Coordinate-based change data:

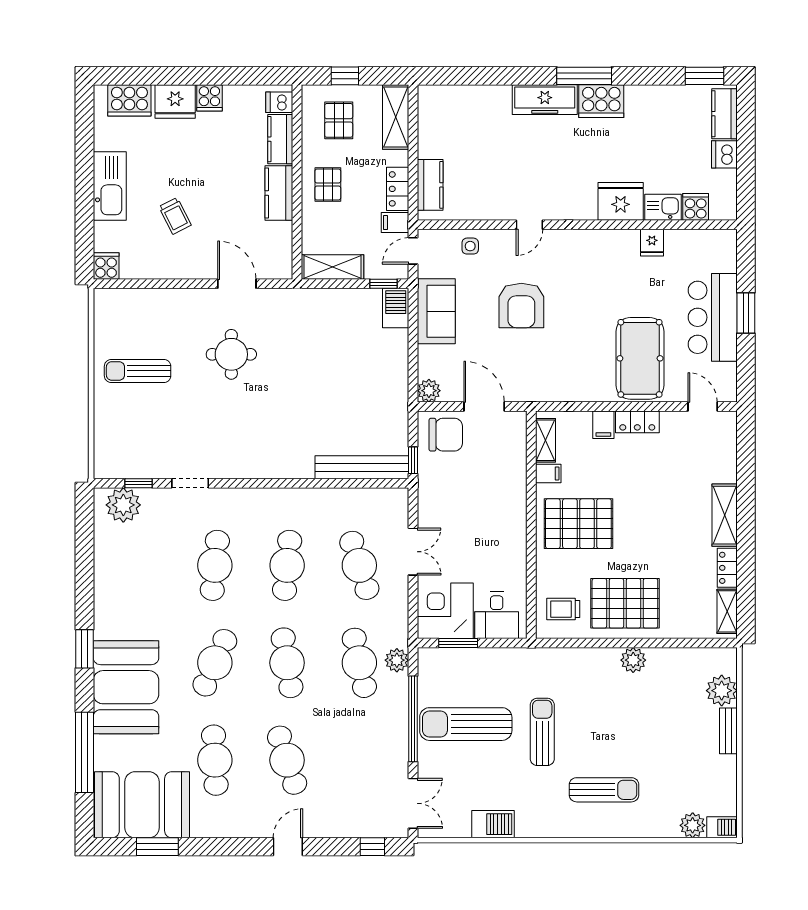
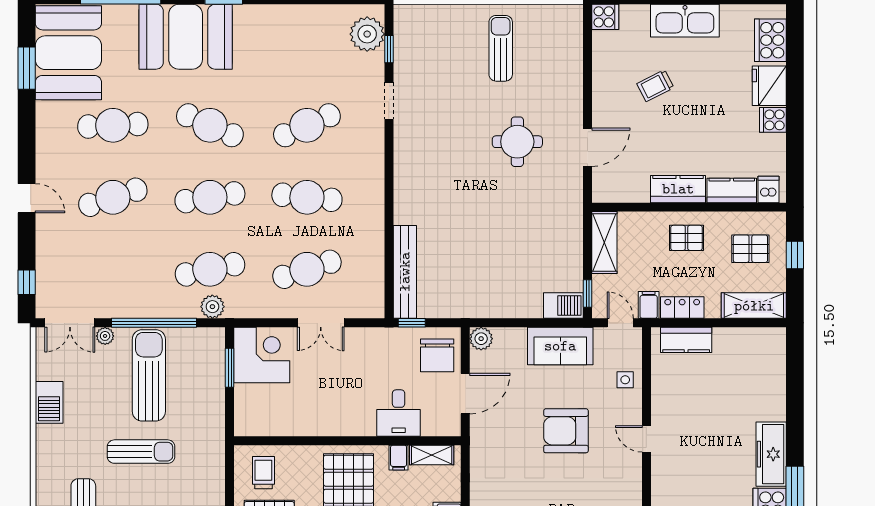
cafe table: (215, 565) -> (307, 125), turned -30
desk: (497, 615) -> (399, 413), moved, turned -90
plant: (426, 768) -> (105, 336), added

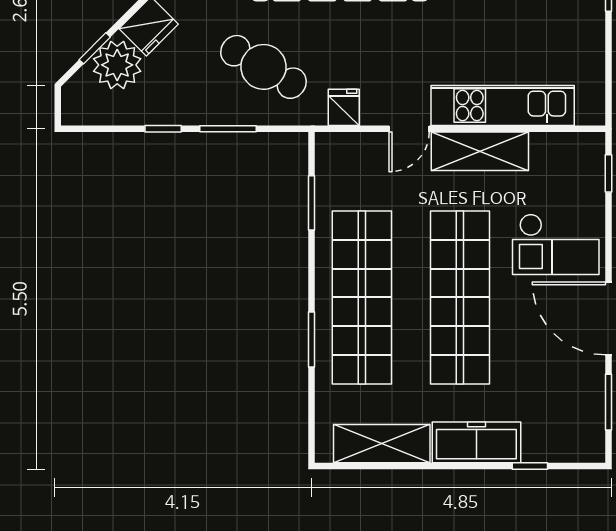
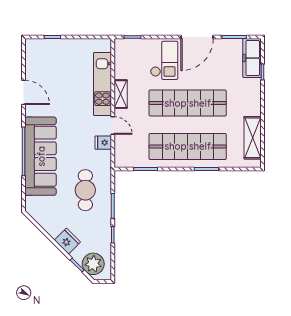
plant: (117, 65) -> (93, 264), moved
cafe table: (263, 67) -> (85, 190), turned -30
fridge: (344, 107) -> (103, 143), moved
shelving: (480, 151) -> (121, 94), width x0.67, depth x0.75
freezer: (476, 442) -> (252, 58), moved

Instructions to follow
Your reply should give again exactly the lines from the one with "plant: (426, 768) -> (105, 336), added" through the last line of the data, with both ends included and pictures left out.

Response area
plant: (426, 768) -> (105, 336), added

plant: (117, 65) -> (93, 264), moved
cafe table: (263, 67) -> (85, 190), turned -30
fridge: (344, 107) -> (103, 143), moved
shelving: (480, 151) -> (121, 94), width x0.67, depth x0.75
freezer: (476, 442) -> (252, 58), moved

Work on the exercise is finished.